Required action: Each line below should be repeated exactly as written, with no pictures carried over.

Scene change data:
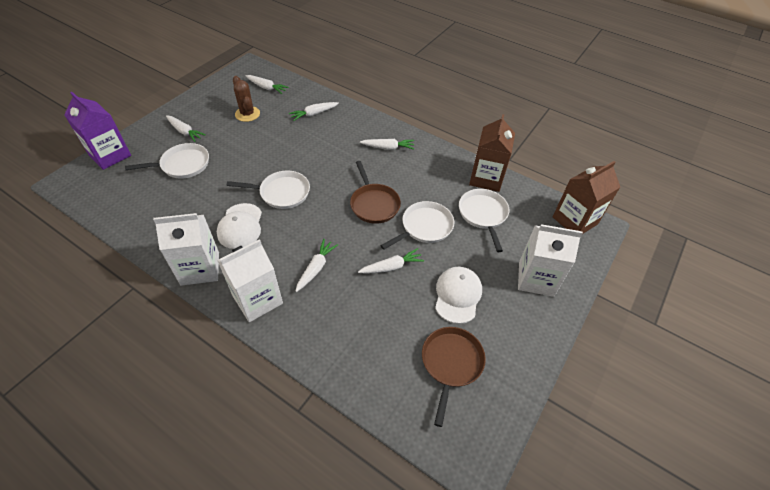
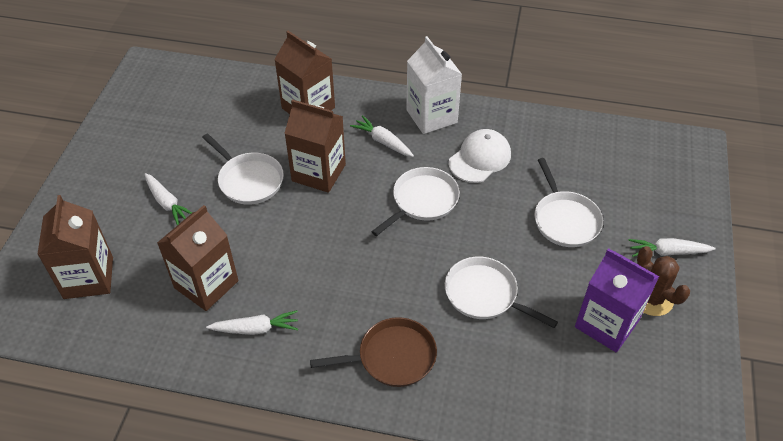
brown carton: 2 -> 4
brown pan: 2 -> 1
white cap: 2 -> 1
white carrot: 6 -> 4
white carton: 3 -> 1

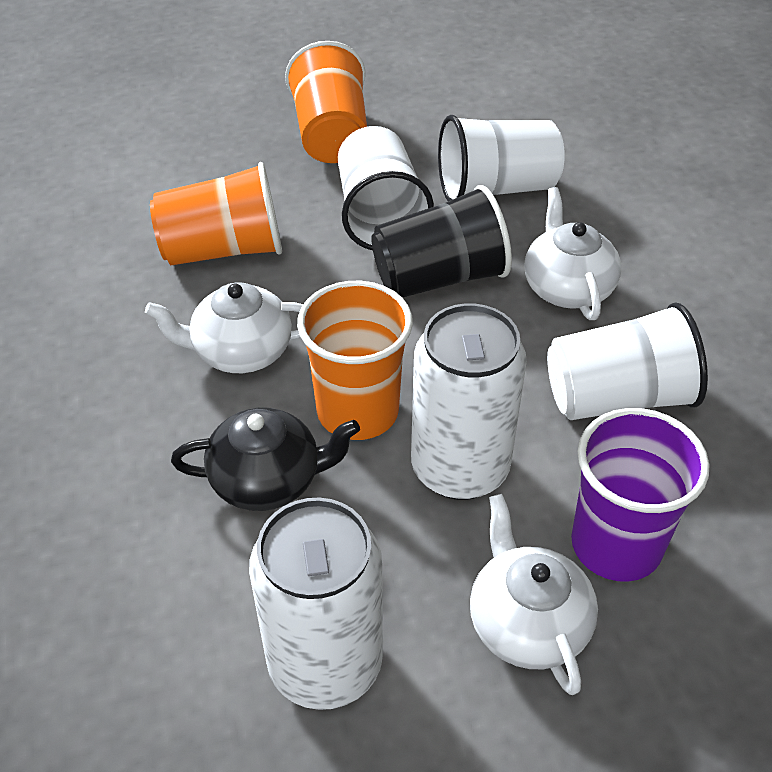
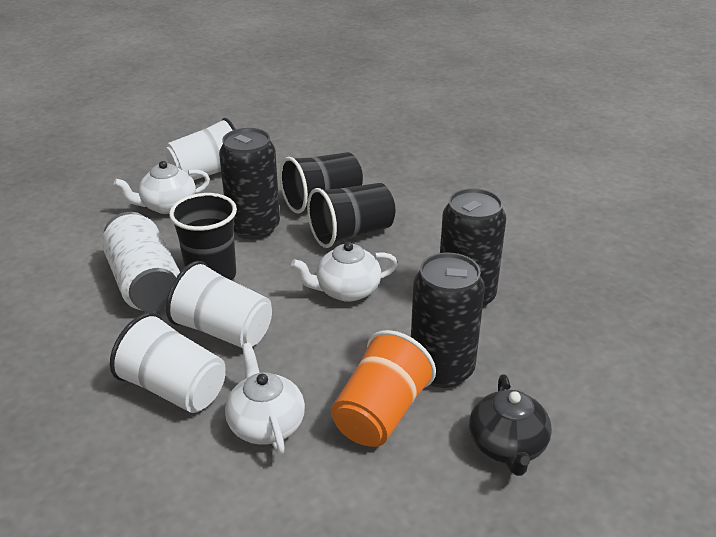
black can: 0 -> 3
black cup: 1 -> 3
orange cup: 3 -> 1
purple cup: 1 -> 0
white can: 2 -> 1

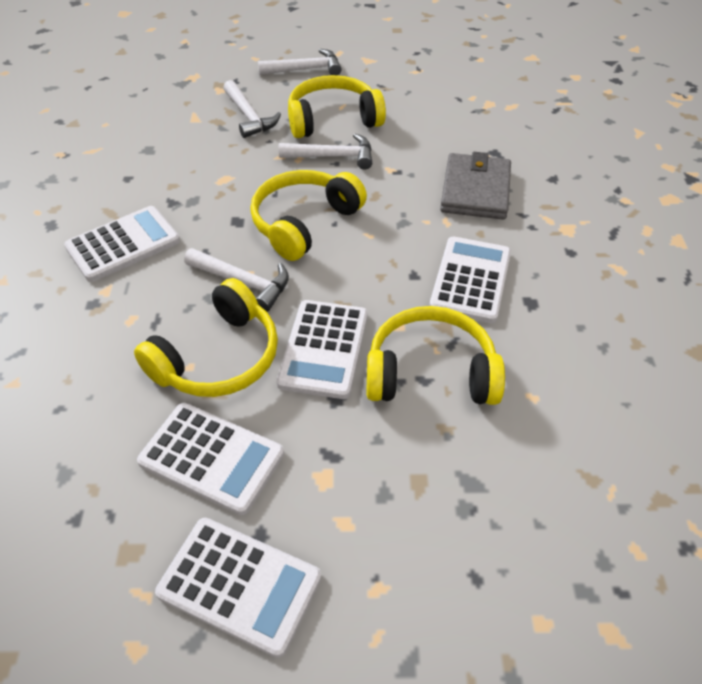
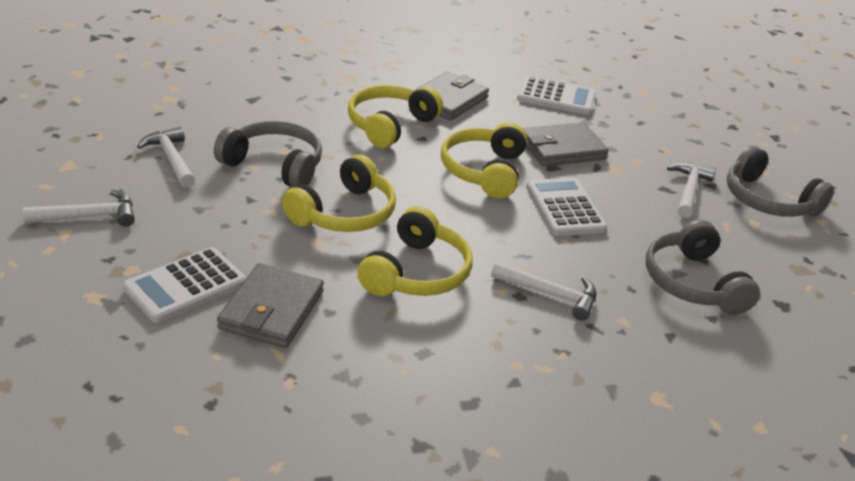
grey headphones: 0 -> 3
grey wallet: 1 -> 3
white calculator: 5 -> 3

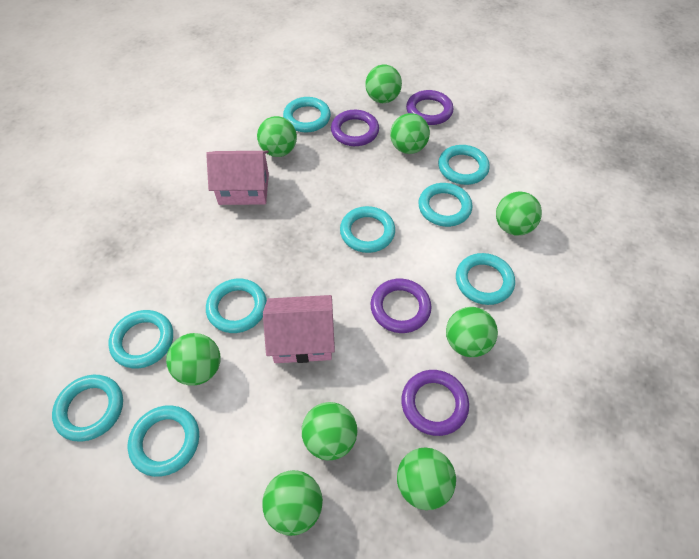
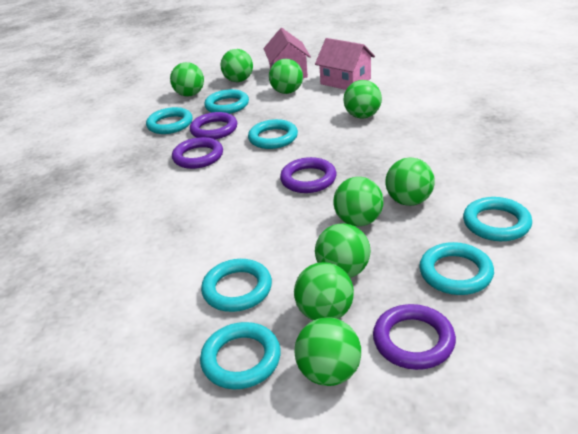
turquoise ring: 9 -> 7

Your solution:
brown carton: 2 -> 4
brown pan: 2 -> 1
white cap: 2 -> 1
white carrot: 6 -> 4
white carton: 3 -> 1

black can: 0 -> 3
black cup: 1 -> 3
orange cup: 3 -> 1
purple cup: 1 -> 0
white can: 2 -> 1

grey headphones: 0 -> 3
grey wallet: 1 -> 3
white calculator: 5 -> 3

turquoise ring: 9 -> 7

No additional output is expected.